## What this task involves
Copy out, precisely as given, the lines from the line with "DRIVER2 pin ENA: D8 -> none" to the end of the entries that follow.
━━━━
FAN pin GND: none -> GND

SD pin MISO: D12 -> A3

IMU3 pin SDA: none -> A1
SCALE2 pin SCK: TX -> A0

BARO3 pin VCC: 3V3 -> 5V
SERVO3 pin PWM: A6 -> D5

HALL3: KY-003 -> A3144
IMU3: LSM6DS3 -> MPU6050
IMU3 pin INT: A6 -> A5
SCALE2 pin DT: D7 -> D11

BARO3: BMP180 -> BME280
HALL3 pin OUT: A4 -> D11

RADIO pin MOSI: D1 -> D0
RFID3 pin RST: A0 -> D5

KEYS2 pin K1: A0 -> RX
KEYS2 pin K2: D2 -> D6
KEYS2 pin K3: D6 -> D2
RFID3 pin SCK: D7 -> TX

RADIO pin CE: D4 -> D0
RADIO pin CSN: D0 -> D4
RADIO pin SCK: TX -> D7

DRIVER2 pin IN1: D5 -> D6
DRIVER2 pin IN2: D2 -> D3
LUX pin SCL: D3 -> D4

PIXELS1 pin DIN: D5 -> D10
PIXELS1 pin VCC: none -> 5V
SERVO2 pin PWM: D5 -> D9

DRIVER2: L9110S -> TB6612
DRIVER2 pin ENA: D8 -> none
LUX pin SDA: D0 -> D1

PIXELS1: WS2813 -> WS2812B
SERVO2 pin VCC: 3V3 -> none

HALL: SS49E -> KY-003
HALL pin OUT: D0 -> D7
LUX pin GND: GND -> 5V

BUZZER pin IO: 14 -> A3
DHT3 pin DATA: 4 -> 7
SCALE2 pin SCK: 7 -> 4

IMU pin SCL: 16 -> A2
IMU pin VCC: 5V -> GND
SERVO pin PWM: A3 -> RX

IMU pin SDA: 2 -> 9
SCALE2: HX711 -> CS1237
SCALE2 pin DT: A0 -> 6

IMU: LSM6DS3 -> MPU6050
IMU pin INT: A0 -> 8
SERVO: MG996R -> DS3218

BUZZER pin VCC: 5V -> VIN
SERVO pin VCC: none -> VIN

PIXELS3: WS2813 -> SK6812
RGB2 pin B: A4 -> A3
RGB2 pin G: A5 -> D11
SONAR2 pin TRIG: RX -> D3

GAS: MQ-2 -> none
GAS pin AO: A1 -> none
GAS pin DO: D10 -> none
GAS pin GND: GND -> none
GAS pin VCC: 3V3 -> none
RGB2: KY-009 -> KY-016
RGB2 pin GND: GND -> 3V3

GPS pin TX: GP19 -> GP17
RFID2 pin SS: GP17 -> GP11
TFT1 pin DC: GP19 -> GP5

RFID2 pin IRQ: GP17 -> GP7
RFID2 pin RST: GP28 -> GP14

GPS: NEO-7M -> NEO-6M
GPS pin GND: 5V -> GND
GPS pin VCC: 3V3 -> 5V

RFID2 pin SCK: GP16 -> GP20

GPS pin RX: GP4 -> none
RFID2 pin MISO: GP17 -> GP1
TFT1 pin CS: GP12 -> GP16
━━━━
## Exercise output
DRIVER2 pin ENA: D8 -> none
LUX pin SDA: D0 -> D1

PIXELS1: WS2813 -> WS2812B
SERVO2 pin VCC: 3V3 -> none

HALL: SS49E -> KY-003
HALL pin OUT: D0 -> D7
LUX pin GND: GND -> 5V

BUZZER pin IO: 14 -> A3
DHT3 pin DATA: 4 -> 7
SCALE2 pin SCK: 7 -> 4

IMU pin SCL: 16 -> A2
IMU pin VCC: 5V -> GND
SERVO pin PWM: A3 -> RX

IMU pin SDA: 2 -> 9
SCALE2: HX711 -> CS1237
SCALE2 pin DT: A0 -> 6

IMU: LSM6DS3 -> MPU6050
IMU pin INT: A0 -> 8
SERVO: MG996R -> DS3218

BUZZER pin VCC: 5V -> VIN
SERVO pin VCC: none -> VIN

PIXELS3: WS2813 -> SK6812
RGB2 pin B: A4 -> A3
RGB2 pin G: A5 -> D11
SONAR2 pin TRIG: RX -> D3

GAS: MQ-2 -> none
GAS pin AO: A1 -> none
GAS pin DO: D10 -> none
GAS pin GND: GND -> none
GAS pin VCC: 3V3 -> none
RGB2: KY-009 -> KY-016
RGB2 pin GND: GND -> 3V3

GPS pin TX: GP19 -> GP17
RFID2 pin SS: GP17 -> GP11
TFT1 pin DC: GP19 -> GP5

RFID2 pin IRQ: GP17 -> GP7
RFID2 pin RST: GP28 -> GP14

GPS: NEO-7M -> NEO-6M
GPS pin GND: 5V -> GND
GPS pin VCC: 3V3 -> 5V

RFID2 pin SCK: GP16 -> GP20

GPS pin RX: GP4 -> none
RFID2 pin MISO: GP17 -> GP1
TFT1 pin CS: GP12 -> GP16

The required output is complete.